**ACTIVITY**
Nothing in the records may be dropped or altered when you repeat them.

**INPUT RECORDS**
=== Begin Enclosure ===
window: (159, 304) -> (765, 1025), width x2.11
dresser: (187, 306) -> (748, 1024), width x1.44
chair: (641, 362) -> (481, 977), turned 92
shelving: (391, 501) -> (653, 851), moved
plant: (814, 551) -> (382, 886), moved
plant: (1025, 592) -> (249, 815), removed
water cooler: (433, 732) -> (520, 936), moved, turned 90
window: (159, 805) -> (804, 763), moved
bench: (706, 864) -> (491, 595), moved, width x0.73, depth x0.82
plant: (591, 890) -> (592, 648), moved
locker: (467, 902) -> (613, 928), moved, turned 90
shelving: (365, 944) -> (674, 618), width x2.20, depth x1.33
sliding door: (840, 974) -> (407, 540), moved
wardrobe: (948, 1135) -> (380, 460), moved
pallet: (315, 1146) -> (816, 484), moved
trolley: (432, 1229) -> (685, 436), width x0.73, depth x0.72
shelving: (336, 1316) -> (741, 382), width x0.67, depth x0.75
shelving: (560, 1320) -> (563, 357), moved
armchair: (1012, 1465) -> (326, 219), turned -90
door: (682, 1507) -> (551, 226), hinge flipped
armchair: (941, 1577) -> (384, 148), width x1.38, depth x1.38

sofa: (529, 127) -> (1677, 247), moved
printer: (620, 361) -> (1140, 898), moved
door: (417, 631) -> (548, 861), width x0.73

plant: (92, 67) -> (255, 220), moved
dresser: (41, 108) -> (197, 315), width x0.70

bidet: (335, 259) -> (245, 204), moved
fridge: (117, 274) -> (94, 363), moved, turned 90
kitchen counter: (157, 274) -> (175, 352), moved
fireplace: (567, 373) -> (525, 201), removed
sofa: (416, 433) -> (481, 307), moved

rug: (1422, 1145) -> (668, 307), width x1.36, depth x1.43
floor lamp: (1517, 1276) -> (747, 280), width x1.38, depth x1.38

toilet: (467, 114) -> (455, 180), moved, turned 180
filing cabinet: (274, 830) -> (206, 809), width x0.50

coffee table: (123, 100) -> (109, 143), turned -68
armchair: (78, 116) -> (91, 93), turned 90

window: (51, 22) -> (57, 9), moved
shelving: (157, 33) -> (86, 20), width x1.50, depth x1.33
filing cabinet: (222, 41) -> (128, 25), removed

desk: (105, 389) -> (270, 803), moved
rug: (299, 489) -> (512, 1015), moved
=== End Enclosure ===
**ANSWER AREA**
window: (159, 304) -> (765, 1025), width x2.11
dresser: (187, 306) -> (748, 1024), width x1.44
chair: (641, 362) -> (481, 977), turned 92
shelving: (391, 501) -> (653, 851), moved
plant: (814, 551) -> (382, 886), moved
plant: (1025, 592) -> (249, 815), removed
water cooler: (433, 732) -> (520, 936), moved, turned 90
window: (159, 805) -> (804, 763), moved
bench: (706, 864) -> (491, 595), moved, width x0.73, depth x0.82
plant: (591, 890) -> (592, 648), moved
locker: (467, 902) -> (613, 928), moved, turned 90
shelving: (365, 944) -> (674, 618), width x2.20, depth x1.33
sliding door: (840, 974) -> (407, 540), moved
wardrobe: (948, 1135) -> (380, 460), moved
pallet: (315, 1146) -> (816, 484), moved
trolley: (432, 1229) -> (685, 436), width x0.73, depth x0.72
shelving: (336, 1316) -> (741, 382), width x0.67, depth x0.75
shelving: (560, 1320) -> (563, 357), moved
armchair: (1012, 1465) -> (326, 219), turned -90
door: (682, 1507) -> (551, 226), hinge flipped
armchair: (941, 1577) -> (384, 148), width x1.38, depth x1.38

sofa: (529, 127) -> (1677, 247), moved
printer: (620, 361) -> (1140, 898), moved
door: (417, 631) -> (548, 861), width x0.73

plant: (92, 67) -> (255, 220), moved
dresser: (41, 108) -> (197, 315), width x0.70

bidet: (335, 259) -> (245, 204), moved
fridge: (117, 274) -> (94, 363), moved, turned 90
kitchen counter: (157, 274) -> (175, 352), moved
fireplace: (567, 373) -> (525, 201), removed
sofa: (416, 433) -> (481, 307), moved

rug: (1422, 1145) -> (668, 307), width x1.36, depth x1.43
floor lamp: (1517, 1276) -> (747, 280), width x1.38, depth x1.38

toilet: (467, 114) -> (455, 180), moved, turned 180
filing cabinet: (274, 830) -> (206, 809), width x0.50

coffee table: (123, 100) -> (109, 143), turned -68
armchair: (78, 116) -> (91, 93), turned 90

window: (51, 22) -> (57, 9), moved
shelving: (157, 33) -> (86, 20), width x1.50, depth x1.33
filing cabinet: (222, 41) -> (128, 25), removed

desk: (105, 389) -> (270, 803), moved
rug: (299, 489) -> (512, 1015), moved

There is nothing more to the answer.